Entries follow. Give back exactly the lines starting at the one containing "(466, 371) = (386, 300): none -> yellow bowl" and ending at the one containing "(349, 176) = (225, 301): blue lamp -> none", and no other lines.

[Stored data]

***

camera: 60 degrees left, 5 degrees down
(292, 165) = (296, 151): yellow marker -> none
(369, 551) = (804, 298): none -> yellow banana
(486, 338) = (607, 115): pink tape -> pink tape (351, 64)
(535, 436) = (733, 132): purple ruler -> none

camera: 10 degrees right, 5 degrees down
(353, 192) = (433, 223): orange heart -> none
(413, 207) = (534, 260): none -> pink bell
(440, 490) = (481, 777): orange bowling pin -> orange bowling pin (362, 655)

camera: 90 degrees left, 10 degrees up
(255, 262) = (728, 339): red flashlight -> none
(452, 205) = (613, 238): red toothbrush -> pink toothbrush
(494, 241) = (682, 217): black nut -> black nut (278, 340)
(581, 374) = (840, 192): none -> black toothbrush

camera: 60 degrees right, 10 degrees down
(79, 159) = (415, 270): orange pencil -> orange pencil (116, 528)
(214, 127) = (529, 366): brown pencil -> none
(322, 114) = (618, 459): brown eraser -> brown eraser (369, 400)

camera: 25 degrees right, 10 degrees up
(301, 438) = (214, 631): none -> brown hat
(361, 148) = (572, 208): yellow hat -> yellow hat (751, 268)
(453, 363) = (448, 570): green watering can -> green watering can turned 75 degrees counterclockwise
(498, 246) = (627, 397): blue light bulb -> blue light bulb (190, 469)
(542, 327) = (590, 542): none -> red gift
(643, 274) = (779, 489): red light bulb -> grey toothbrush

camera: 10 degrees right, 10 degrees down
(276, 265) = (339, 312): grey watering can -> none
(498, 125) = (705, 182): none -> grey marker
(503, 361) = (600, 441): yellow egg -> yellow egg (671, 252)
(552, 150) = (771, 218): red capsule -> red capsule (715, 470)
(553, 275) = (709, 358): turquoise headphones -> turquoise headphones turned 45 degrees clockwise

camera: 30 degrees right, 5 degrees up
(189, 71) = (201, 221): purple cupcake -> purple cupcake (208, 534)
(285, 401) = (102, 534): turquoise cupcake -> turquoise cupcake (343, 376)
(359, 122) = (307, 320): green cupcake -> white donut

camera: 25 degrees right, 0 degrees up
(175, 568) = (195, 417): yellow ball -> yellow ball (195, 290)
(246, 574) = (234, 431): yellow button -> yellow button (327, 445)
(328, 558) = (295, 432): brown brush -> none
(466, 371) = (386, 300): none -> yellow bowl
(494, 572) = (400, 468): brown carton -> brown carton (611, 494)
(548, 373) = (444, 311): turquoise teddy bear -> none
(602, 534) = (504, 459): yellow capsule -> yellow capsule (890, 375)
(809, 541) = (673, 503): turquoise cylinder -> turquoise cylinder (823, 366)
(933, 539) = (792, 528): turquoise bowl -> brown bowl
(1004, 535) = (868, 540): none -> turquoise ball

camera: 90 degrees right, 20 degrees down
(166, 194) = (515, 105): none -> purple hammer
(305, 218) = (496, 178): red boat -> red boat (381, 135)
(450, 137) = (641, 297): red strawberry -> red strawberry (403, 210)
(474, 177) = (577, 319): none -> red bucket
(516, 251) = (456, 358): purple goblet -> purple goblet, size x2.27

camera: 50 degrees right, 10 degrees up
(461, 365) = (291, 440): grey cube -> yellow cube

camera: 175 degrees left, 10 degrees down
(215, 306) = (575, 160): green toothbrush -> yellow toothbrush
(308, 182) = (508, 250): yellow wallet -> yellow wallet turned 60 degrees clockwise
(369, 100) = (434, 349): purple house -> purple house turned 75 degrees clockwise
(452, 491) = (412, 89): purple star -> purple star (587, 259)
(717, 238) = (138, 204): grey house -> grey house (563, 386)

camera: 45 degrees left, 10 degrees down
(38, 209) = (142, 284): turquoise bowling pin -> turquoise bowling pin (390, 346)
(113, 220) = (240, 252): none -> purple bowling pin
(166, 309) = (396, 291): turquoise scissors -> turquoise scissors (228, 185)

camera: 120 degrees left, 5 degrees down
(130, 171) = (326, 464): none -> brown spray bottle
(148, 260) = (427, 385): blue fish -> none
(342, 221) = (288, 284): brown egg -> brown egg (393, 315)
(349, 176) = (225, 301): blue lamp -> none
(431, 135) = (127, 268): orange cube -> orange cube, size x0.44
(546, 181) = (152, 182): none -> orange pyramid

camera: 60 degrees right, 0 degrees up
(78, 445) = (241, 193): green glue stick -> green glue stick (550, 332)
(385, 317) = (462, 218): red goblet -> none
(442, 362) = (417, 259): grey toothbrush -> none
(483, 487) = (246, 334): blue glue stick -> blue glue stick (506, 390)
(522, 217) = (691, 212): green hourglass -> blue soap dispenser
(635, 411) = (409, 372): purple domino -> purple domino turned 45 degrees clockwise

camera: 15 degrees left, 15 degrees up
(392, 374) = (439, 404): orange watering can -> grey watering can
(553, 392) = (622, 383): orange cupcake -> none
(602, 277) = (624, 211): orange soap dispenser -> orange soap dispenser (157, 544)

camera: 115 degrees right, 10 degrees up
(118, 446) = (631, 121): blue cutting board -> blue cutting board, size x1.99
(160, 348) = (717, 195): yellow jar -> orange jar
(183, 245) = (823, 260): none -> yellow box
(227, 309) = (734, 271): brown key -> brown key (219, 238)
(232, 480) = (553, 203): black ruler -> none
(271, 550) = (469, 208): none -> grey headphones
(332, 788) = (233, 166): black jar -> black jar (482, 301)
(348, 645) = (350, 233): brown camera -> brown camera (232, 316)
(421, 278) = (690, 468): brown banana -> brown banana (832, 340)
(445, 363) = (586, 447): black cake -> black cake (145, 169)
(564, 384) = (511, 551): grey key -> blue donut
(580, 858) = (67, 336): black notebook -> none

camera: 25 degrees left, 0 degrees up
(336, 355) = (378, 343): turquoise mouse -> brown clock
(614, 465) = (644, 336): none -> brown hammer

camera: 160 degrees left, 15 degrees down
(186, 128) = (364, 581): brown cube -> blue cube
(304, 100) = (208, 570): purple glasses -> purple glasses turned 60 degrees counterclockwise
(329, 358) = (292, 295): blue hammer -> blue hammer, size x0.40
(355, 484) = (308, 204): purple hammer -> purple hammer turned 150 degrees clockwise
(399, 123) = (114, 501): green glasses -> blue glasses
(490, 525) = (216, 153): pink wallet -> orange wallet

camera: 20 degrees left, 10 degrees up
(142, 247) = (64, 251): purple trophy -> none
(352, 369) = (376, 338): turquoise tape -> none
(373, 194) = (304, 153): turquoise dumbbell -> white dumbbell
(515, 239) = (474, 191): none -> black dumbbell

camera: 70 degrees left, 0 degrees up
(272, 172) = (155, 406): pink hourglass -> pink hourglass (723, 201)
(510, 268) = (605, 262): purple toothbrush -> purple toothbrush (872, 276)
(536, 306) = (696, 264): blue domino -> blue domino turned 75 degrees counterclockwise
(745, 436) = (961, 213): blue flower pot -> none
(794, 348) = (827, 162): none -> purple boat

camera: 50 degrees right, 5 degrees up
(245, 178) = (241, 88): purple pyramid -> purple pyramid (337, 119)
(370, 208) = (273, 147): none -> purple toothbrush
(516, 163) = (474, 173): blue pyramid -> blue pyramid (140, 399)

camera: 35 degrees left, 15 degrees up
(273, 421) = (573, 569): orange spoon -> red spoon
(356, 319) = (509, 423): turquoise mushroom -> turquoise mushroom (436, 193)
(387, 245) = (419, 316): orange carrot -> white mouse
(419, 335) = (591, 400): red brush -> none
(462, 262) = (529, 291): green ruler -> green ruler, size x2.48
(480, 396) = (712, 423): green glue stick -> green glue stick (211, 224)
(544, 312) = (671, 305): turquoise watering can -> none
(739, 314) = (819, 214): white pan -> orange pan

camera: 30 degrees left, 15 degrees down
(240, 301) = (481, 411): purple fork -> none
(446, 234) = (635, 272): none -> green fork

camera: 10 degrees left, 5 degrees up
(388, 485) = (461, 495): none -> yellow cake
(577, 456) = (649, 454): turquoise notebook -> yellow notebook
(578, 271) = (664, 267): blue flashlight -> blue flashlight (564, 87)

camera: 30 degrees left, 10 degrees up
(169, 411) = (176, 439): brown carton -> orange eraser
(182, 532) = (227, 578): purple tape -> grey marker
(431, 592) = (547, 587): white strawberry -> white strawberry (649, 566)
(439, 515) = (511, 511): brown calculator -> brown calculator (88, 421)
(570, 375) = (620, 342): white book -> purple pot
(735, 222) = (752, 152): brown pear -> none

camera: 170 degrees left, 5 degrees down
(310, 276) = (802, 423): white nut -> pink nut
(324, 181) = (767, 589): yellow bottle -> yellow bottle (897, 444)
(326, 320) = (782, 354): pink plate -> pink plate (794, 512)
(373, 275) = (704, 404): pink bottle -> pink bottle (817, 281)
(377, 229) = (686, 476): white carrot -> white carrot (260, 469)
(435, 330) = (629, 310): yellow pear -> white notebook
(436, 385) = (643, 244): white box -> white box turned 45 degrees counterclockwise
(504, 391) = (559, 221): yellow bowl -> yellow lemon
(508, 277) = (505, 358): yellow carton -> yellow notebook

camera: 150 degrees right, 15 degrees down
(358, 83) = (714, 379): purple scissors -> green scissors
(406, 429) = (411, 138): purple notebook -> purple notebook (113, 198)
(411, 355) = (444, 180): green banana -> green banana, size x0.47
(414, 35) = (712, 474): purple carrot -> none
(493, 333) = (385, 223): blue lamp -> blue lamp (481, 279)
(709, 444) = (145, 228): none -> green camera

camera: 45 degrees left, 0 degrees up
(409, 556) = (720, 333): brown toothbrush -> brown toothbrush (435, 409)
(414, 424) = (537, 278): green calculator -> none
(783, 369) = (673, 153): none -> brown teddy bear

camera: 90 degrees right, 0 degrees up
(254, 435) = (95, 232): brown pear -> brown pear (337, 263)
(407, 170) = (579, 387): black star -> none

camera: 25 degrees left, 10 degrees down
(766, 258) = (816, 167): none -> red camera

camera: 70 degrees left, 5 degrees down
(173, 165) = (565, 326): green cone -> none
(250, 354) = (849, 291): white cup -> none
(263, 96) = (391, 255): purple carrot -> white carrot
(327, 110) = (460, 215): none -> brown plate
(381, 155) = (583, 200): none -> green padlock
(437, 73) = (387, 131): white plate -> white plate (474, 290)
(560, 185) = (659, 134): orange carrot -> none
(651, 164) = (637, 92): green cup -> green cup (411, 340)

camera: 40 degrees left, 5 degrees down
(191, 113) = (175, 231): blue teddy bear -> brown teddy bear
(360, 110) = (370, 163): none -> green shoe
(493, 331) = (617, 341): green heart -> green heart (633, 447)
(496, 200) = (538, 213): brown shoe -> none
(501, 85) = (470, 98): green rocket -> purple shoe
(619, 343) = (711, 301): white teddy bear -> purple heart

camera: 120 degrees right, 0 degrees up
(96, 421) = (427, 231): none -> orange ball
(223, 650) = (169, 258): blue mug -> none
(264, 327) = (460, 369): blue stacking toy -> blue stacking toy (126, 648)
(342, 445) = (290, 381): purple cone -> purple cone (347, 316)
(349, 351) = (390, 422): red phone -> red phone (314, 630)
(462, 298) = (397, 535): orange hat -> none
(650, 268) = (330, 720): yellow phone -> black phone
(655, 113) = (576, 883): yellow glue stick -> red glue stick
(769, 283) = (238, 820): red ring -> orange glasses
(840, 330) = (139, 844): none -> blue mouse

***

## WRITTEN RESPONSE
(466, 371) = (386, 300): none -> yellow bowl
(494, 572) = (400, 468): brown carton -> brown carton (611, 494)
(548, 373) = (444, 311): turquoise teddy bear -> none
(602, 534) = (504, 459): yellow capsule -> yellow capsule (890, 375)
(809, 541) = (673, 503): turquoise cylinder -> turquoise cylinder (823, 366)
(933, 539) = (792, 528): turquoise bowl -> brown bowl
(1004, 535) = (868, 540): none -> turquoise ball

camera: 90 degrees right, 20 degrees down
(166, 194) = (515, 105): none -> purple hammer
(305, 218) = (496, 178): red boat -> red boat (381, 135)
(450, 137) = (641, 297): red strawberry -> red strawberry (403, 210)
(474, 177) = (577, 319): none -> red bucket
(516, 251) = (456, 358): purple goblet -> purple goblet, size x2.27

camera: 50 degrees right, 10 degrees up
(461, 365) = (291, 440): grey cube -> yellow cube

camera: 175 degrees left, 10 degrees down
(215, 306) = (575, 160): green toothbrush -> yellow toothbrush
(308, 182) = (508, 250): yellow wallet -> yellow wallet turned 60 degrees clockwise
(369, 100) = (434, 349): purple house -> purple house turned 75 degrees clockwise
(452, 491) = (412, 89): purple star -> purple star (587, 259)
(717, 238) = (138, 204): grey house -> grey house (563, 386)

camera: 45 degrees left, 10 degrees down
(38, 209) = (142, 284): turquoise bowling pin -> turquoise bowling pin (390, 346)
(113, 220) = (240, 252): none -> purple bowling pin
(166, 309) = (396, 291): turquoise scissors -> turquoise scissors (228, 185)

camera: 120 degrees left, 5 degrees down
(130, 171) = (326, 464): none -> brown spray bottle
(148, 260) = (427, 385): blue fish -> none
(342, 221) = (288, 284): brown egg -> brown egg (393, 315)
(349, 176) = (225, 301): blue lamp -> none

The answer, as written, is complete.